_Problem details_
Scan the listing and copy each line where the word "none" is present.

_Exercise data_
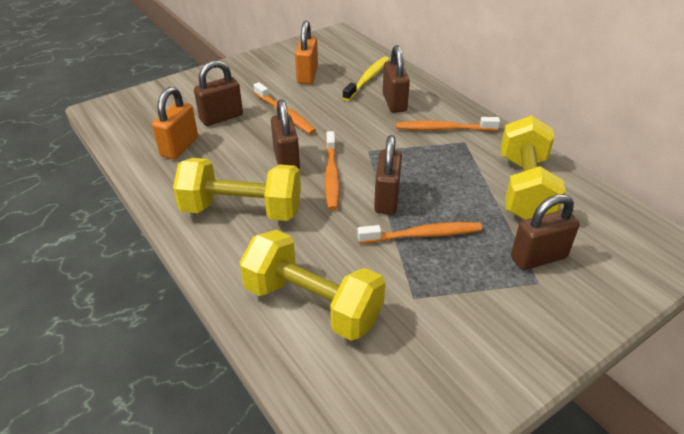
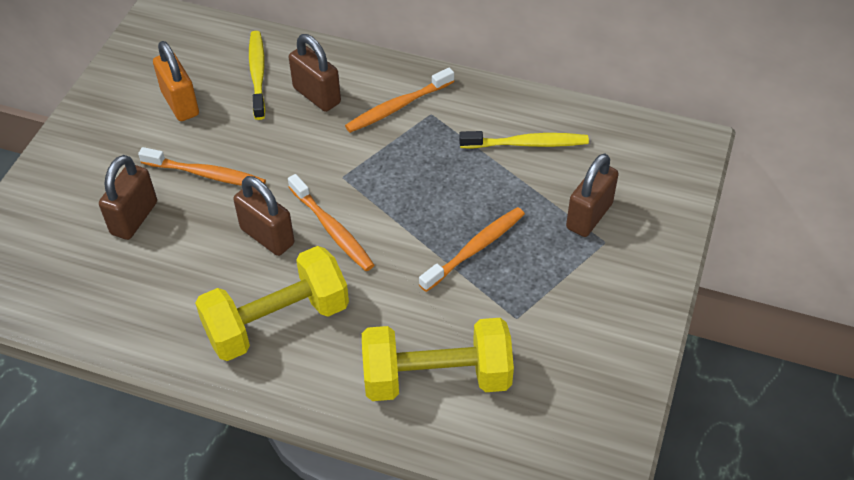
camera: 35 degrees left, 10 degrees up
orange padlock [152,87,198,160] -> none
brown padlock [374,135,402,215] -> none
yellow dumbbell [501,116,566,220] -> yellow toothbrush [459,131,589,149]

_Result_
orange padlock [152,87,198,160] -> none
brown padlock [374,135,402,215] -> none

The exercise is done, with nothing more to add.